(Beginning of SUPPLIED DATA)
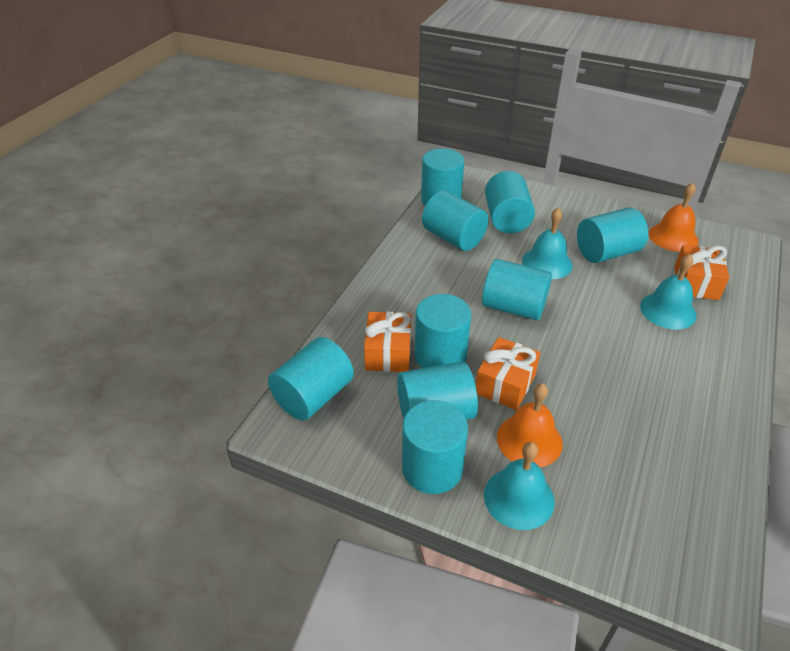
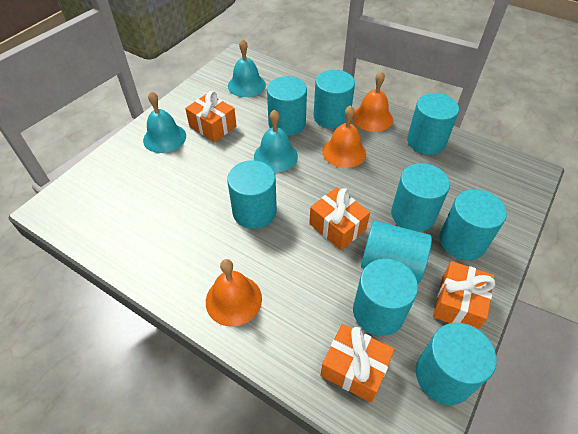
orange bell: 2 -> 3
orange gift: 3 -> 4

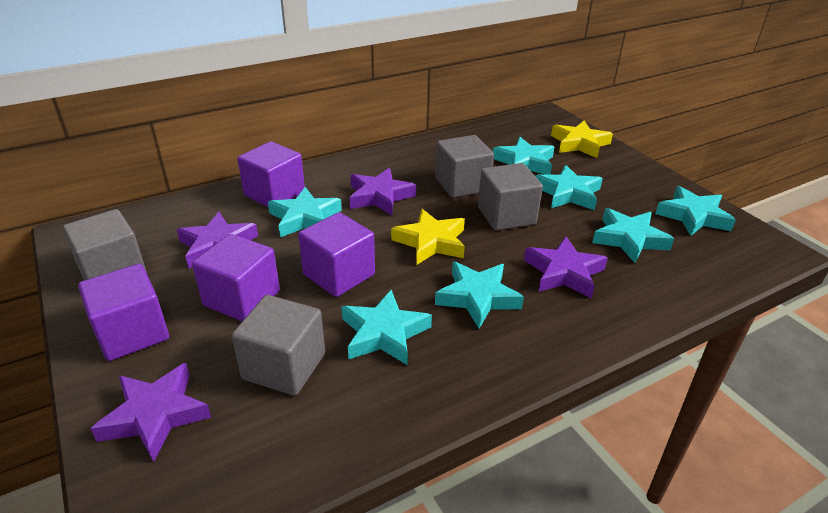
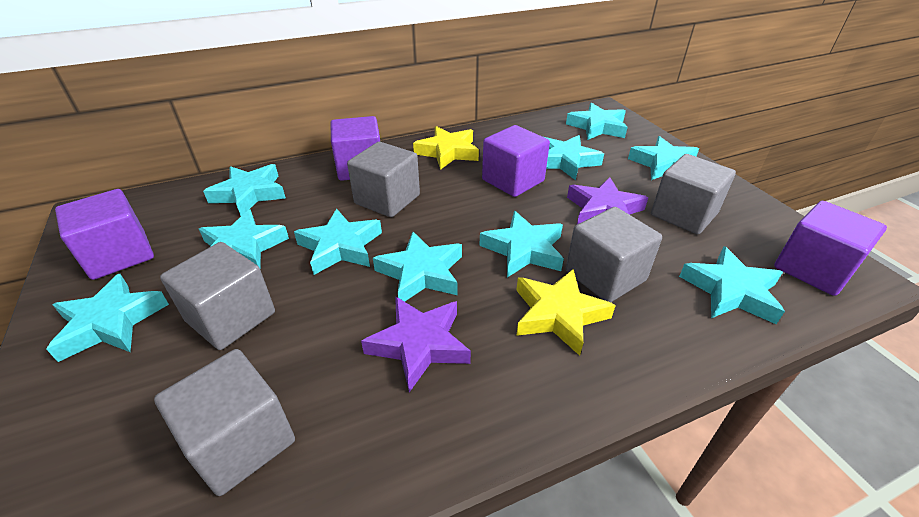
grey cube: 4 -> 5
purple star: 4 -> 2
turquoise star: 7 -> 10

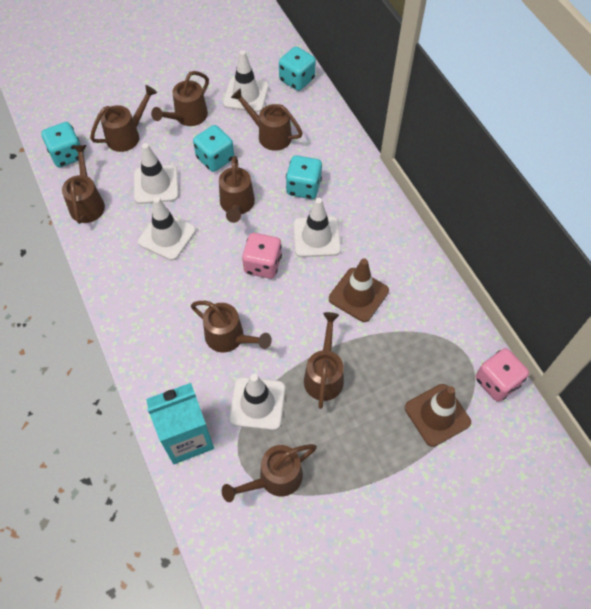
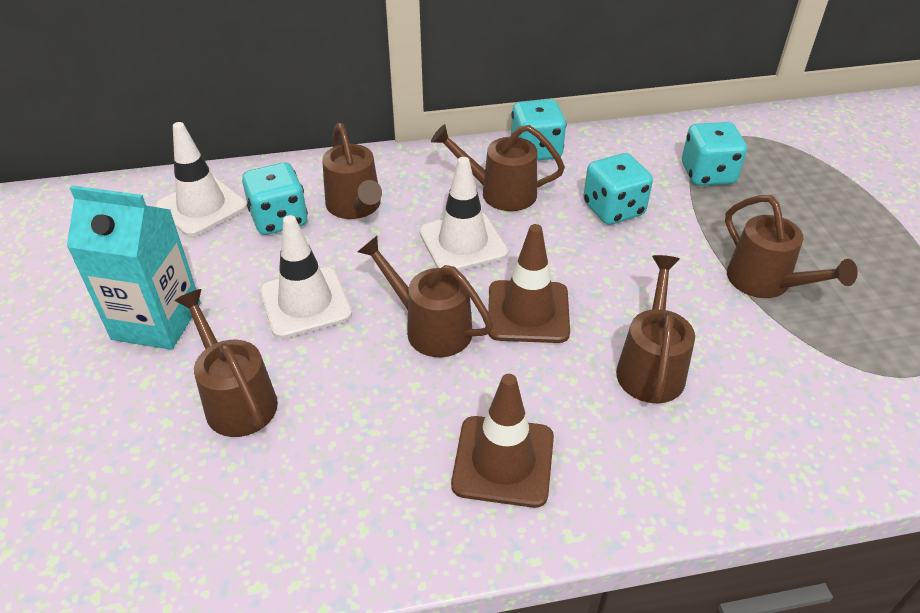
brown watering can: 8 -> 6
pink dice: 2 -> 0
white traffic cone: 5 -> 3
(End of SUPPLIED DATA)
- EXERCISE DESCRIPTION -
Counting both ends, reproduce word for word the lines from the line with "purple star: 4 -> 2" to the final line of the listing above, skipping every picture.

- SOLUTION BELOW -
purple star: 4 -> 2
turquoise star: 7 -> 10

brown watering can: 8 -> 6
pink dice: 2 -> 0
white traffic cone: 5 -> 3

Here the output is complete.